• _Task goal_
Your answer should be every line of the records that contains the word "rotated".

• _Entries shown_
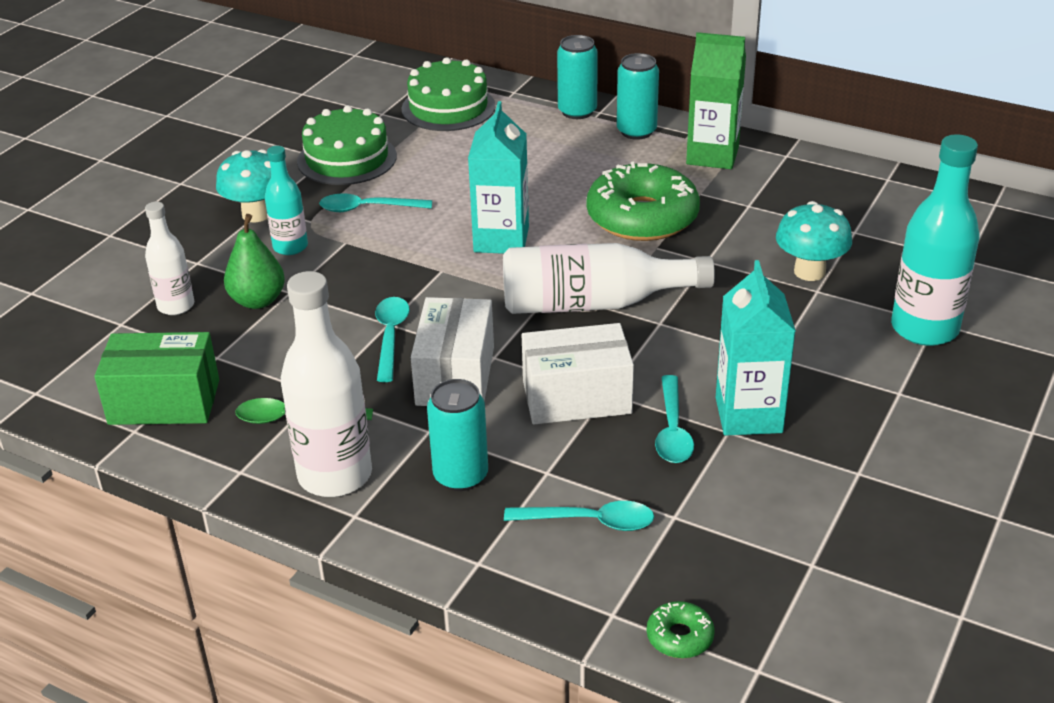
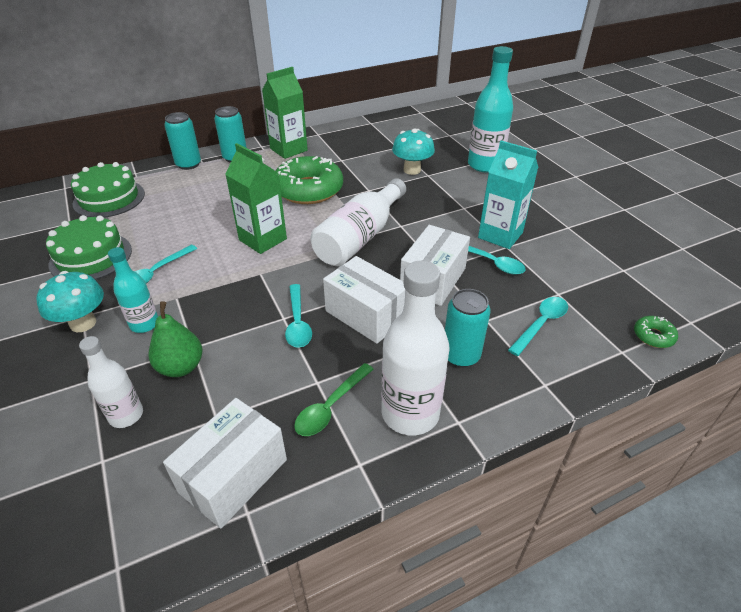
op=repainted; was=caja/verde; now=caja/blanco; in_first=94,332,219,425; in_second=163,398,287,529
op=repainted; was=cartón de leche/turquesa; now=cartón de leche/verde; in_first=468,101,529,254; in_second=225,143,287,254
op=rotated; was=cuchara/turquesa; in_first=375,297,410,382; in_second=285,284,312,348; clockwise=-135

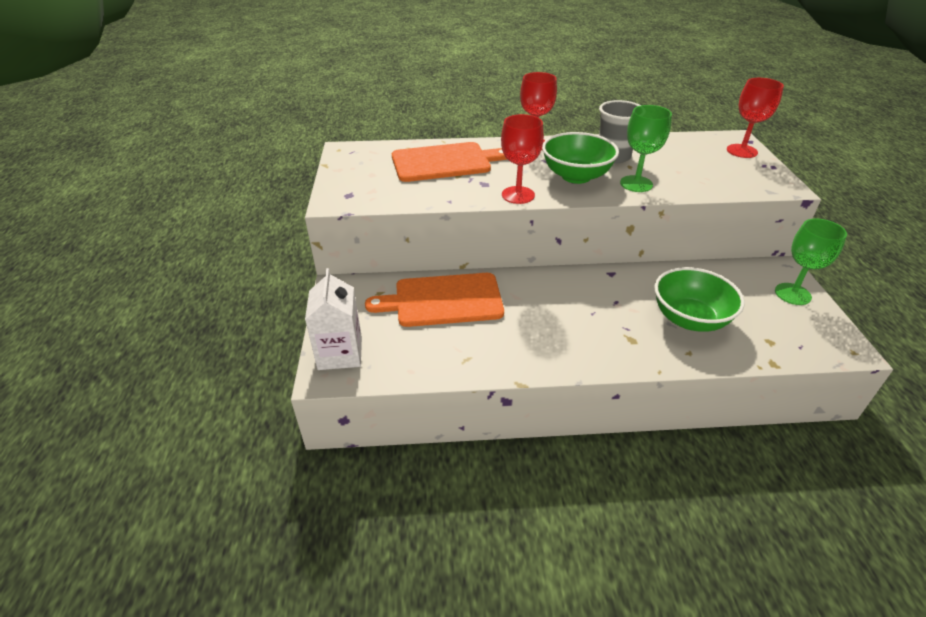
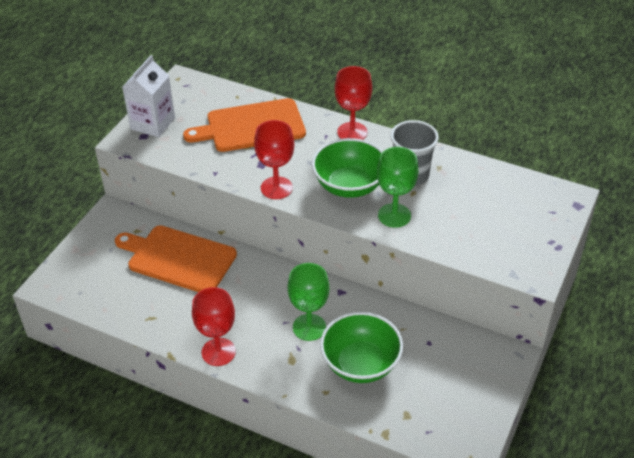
op=shifted; was=cartón de leche/blanco; in_first=305,268,362,370; in_second=122,55,175,137
op=shifted; was=copa/rojo; in_first=727,78,784,158; in_second=192,287,236,366
op=shifted; was=copa/verde; in_first=775,219,847,305; in_second=288,263,329,341
op=rotated; was=tabla de cortar/naranja; in_first=392,142,507,182; in_second=183,98,306,152; clockwise=150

• _Solved problem_
op=rotated; was=cuchara/turquesa; in_first=375,297,410,382; in_second=285,284,312,348; clockwise=-135
op=rotated; was=tabla de cortar/naranja; in_first=392,142,507,182; in_second=183,98,306,152; clockwise=150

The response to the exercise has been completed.